• _Exercise directions_:
Your task is to repeat the entries exactly. Leave the pictures out.

• _Exercise data_:
┄┄┄┄┄┄┄┄┄┄┄┄┄┄┄┄┄┄┄┄

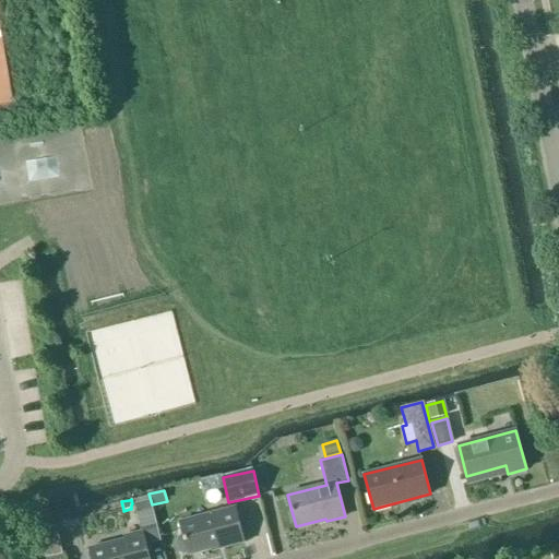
[(149,501),(135,504),(142,532),(125,537),(126,540),(88,549),(91,558),(149,558),(145,544),(159,540),(149,501)]
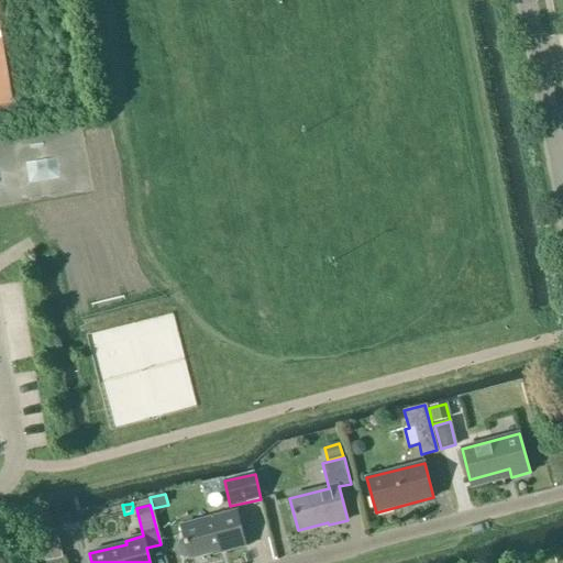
[(236,511),(180,526),(185,540),(180,541),(178,545),(180,554),(186,558),(189,556),(190,559),(224,550),(224,552),(245,547),(236,511)]
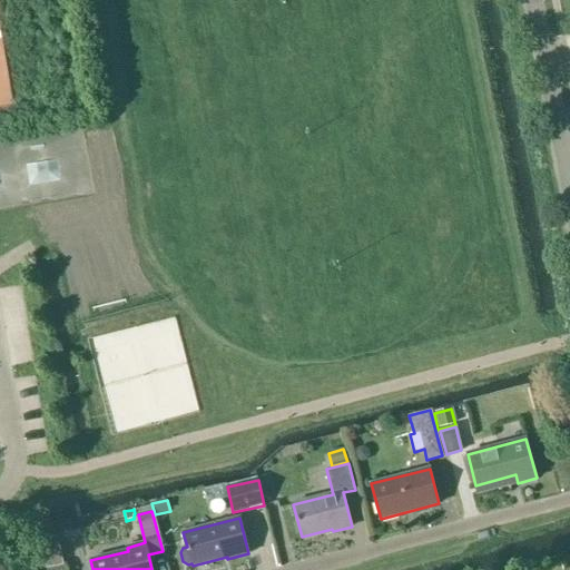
[(41,541),(47,569),(62,564),(57,538),(41,541)]
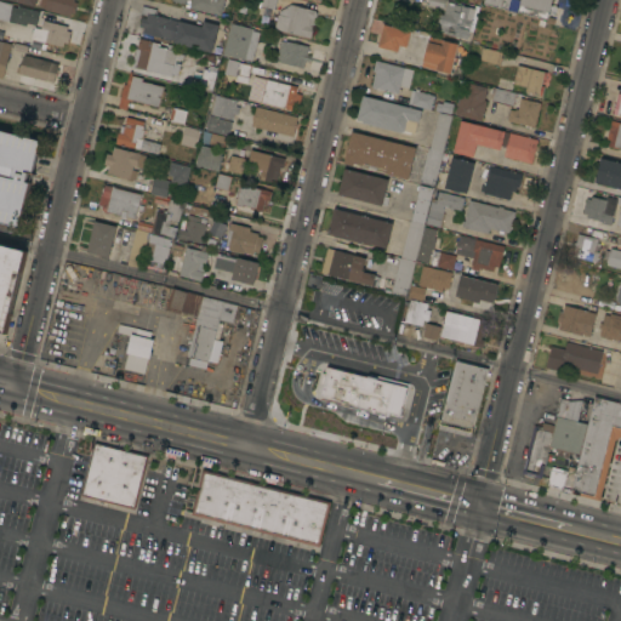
[(74,0),(74,1),(77,3),(74,13),(70,12),(69,16),(45,10),(45,7),(38,6),(39,0),(74,0)]
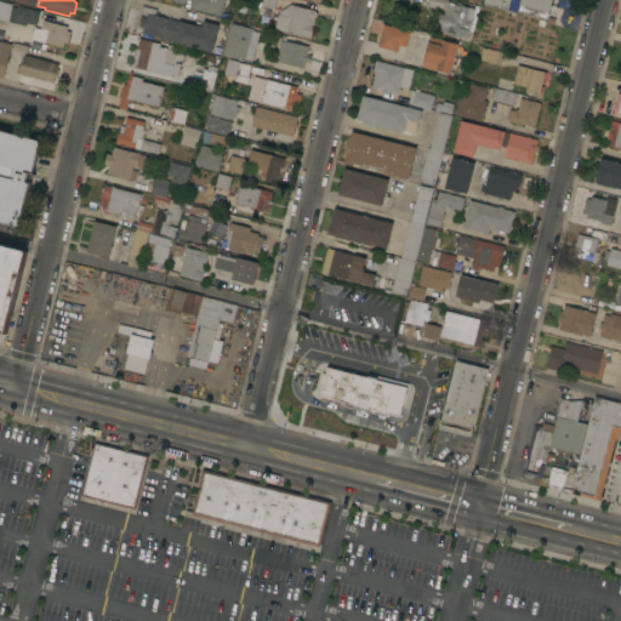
[(223,0),(220,16),(189,7),(191,0),(223,0)]
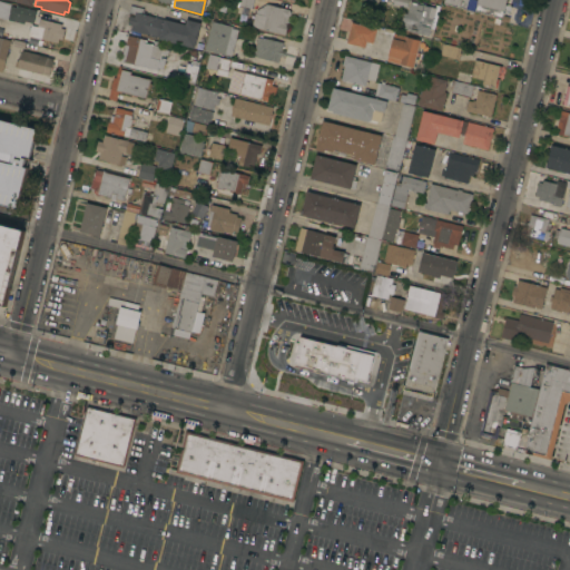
[(291,12),(290,16),(288,17),(291,17),(290,25),(287,25),(285,35),(252,27),(254,15),(248,12),(249,8),(237,5),(238,0),(267,0),(267,5),(288,9),(291,12)]
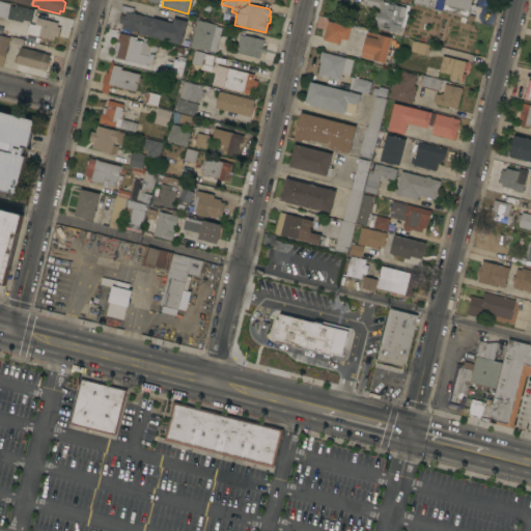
[(471,0),(467,17),(442,10),(444,0),(435,0),(434,8),(413,3),(413,0),(471,0)]
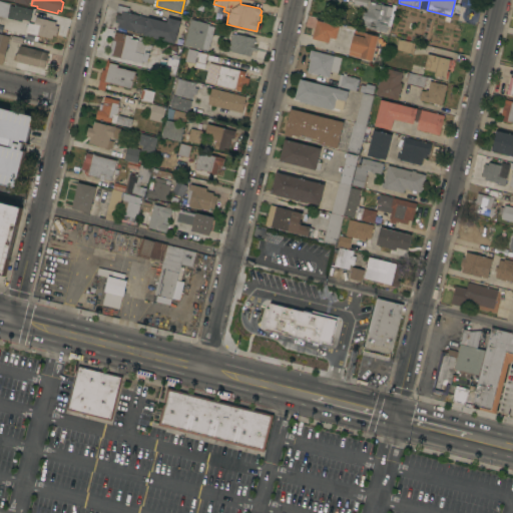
[(393,7),(386,33),(362,26),(369,1),(393,7)]
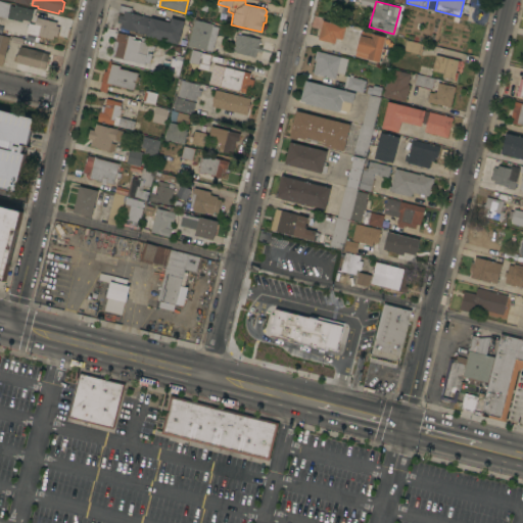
[(178,44),(145,36),(146,34),(121,28),(121,31),(119,31),(121,24),(116,22),(119,14),(123,15),(124,12),(119,11),(120,4),(132,7),(131,12),(170,22),(171,17),(184,20),(178,44)]
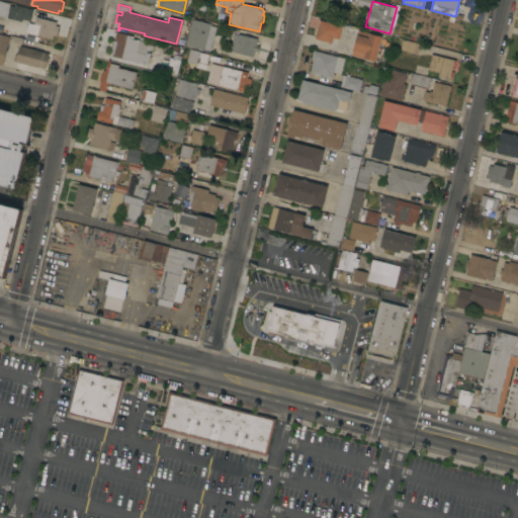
[(18,5),(32,9),(29,21),(19,18),(18,20),(4,16),(7,5),(14,6),(18,5)]
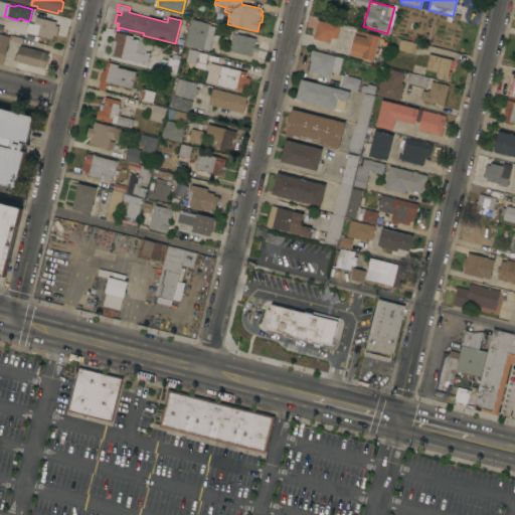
[(56,22),(55,24),(58,25),(55,37),(52,36),(52,38),(25,32),(28,22),(33,24),(35,16),(56,22)]
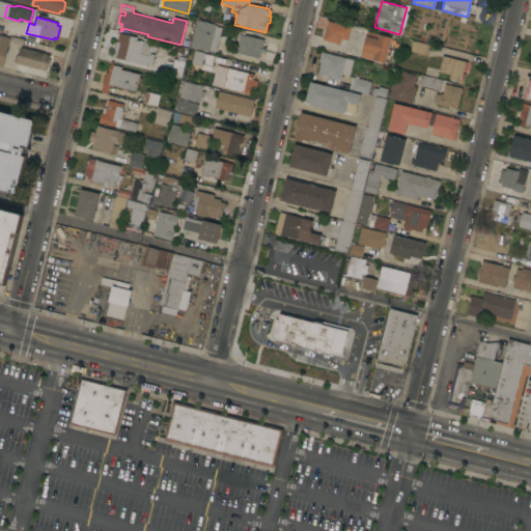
[(197,20),(222,26),(217,45),(234,50),(232,58),(215,54),(215,53),(190,47),(197,20)]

┄┄┄┄┄┄┄┄┄┄┄┄┄┄┄┄┄┄┄┄

• _Task response_:
[(149,501),(135,504),(142,532),(125,537),(126,540),(88,549),(91,558),(149,558),(145,544),(159,540),(149,501)]
[(236,511),(180,526),(185,540),(180,541),(178,545),(180,554),(186,558),(189,556),(190,559),(224,550),(224,552),(245,547),(236,511)]
[(41,541),(47,569),(62,564),(57,538),(41,541)]
[(74,0),(74,1),(77,3),(74,13),(70,12),(69,16),(45,10),(45,7),(38,6),(39,0),(74,0)]
[(223,0),(220,16),(189,7),(191,0),(223,0)]
[(291,12),(290,16),(288,17),(291,17),(290,25),(287,25),(285,35),(252,27),(254,15),(248,12),(249,8),(237,5),(238,0),(267,0),(267,5),(288,9),(291,12)]
[(471,0),(467,17),(442,10),(444,0),(435,0),(434,8),(413,3),(413,0),(471,0)]
[(393,7),(386,33),(362,26),(369,1),(393,7)]
[(178,44),(145,36),(146,34),(121,28),(121,31),(119,31),(121,24),(116,22),(119,14),(123,15),(124,12),(119,11),(120,4),(132,7),(131,12),(170,22),(171,17),(184,20),(178,44)]
[(18,5),(32,9),(29,21),(19,18),(18,20),(4,16),(7,5),(14,6),(18,5)]
[(56,22),(55,24),(58,25),(55,37),(52,36),(52,38),(25,32),(28,22),(33,24),(35,16),(56,22)]
[(197,20),(222,26),(217,45),(234,50),(232,58),(215,54),(215,53),(190,47),(197,20)]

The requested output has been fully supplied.